-------- Data for analysis --------

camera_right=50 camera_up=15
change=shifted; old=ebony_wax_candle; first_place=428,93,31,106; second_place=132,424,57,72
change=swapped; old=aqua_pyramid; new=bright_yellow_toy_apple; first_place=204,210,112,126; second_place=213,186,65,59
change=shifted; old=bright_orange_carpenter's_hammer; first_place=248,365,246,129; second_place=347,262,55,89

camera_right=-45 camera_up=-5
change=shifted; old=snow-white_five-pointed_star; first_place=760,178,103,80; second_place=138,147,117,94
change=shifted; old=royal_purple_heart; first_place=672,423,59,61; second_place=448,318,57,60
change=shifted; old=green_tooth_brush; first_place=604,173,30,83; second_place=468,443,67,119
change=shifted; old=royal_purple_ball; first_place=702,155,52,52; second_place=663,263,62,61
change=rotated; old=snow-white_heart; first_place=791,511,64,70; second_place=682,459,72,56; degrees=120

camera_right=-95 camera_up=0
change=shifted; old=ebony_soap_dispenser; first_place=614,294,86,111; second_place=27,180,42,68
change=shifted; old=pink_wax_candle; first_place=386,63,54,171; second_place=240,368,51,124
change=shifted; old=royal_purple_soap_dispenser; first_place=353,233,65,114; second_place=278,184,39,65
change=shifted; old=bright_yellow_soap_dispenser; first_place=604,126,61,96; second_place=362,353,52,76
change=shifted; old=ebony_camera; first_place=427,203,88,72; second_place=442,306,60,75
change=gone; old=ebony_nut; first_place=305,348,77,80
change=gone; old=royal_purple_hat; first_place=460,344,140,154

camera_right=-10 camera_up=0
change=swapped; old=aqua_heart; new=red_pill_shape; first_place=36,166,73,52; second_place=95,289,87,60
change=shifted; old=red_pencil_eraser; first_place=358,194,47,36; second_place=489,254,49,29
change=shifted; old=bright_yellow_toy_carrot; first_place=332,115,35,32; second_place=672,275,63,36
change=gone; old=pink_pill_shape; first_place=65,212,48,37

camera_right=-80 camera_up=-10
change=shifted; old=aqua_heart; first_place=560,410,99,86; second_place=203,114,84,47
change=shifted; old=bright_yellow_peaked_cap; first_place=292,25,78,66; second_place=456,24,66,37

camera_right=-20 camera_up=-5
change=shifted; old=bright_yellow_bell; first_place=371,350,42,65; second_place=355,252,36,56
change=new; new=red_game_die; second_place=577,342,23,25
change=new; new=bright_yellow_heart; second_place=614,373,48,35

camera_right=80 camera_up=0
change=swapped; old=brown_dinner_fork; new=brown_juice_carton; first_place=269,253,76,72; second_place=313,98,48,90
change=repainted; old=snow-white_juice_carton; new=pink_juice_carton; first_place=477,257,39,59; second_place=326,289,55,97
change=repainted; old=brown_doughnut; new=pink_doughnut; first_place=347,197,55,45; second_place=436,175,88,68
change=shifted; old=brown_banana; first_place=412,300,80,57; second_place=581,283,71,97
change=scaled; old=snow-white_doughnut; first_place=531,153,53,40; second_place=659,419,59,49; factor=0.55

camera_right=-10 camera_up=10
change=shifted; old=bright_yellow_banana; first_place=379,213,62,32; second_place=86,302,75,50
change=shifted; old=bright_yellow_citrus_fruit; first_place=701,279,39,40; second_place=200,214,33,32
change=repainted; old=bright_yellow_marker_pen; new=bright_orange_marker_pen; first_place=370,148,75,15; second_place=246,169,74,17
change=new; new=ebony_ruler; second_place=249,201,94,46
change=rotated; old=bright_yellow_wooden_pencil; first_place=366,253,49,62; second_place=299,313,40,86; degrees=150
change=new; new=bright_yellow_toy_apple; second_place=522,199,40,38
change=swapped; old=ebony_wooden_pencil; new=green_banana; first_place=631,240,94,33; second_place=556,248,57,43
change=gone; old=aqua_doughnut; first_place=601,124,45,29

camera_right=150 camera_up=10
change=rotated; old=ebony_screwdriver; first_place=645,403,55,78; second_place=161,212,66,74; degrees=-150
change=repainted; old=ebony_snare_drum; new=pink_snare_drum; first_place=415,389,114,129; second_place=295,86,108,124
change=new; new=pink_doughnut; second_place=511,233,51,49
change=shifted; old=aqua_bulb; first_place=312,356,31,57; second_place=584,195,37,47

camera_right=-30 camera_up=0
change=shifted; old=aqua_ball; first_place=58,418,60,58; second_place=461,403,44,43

--------

# What the exercise asks:
Above are the entries. Quote exactly the lines from the one bearing "change=gone; old=pink_pill_shape; first_place=65,212,48,37" through the one bearing "change=repainted; old=brown_doughnut; new=pink_doughnut;".

# Your solution:
change=gone; old=pink_pill_shape; first_place=65,212,48,37

camera_right=-80 camera_up=-10
change=shifted; old=aqua_heart; first_place=560,410,99,86; second_place=203,114,84,47
change=shifted; old=bright_yellow_peaked_cap; first_place=292,25,78,66; second_place=456,24,66,37

camera_right=-20 camera_up=-5
change=shifted; old=bright_yellow_bell; first_place=371,350,42,65; second_place=355,252,36,56
change=new; new=red_game_die; second_place=577,342,23,25
change=new; new=bright_yellow_heart; second_place=614,373,48,35

camera_right=80 camera_up=0
change=swapped; old=brown_dinner_fork; new=brown_juice_carton; first_place=269,253,76,72; second_place=313,98,48,90
change=repainted; old=snow-white_juice_carton; new=pink_juice_carton; first_place=477,257,39,59; second_place=326,289,55,97
change=repainted; old=brown_doughnut; new=pink_doughnut; first_place=347,197,55,45; second_place=436,175,88,68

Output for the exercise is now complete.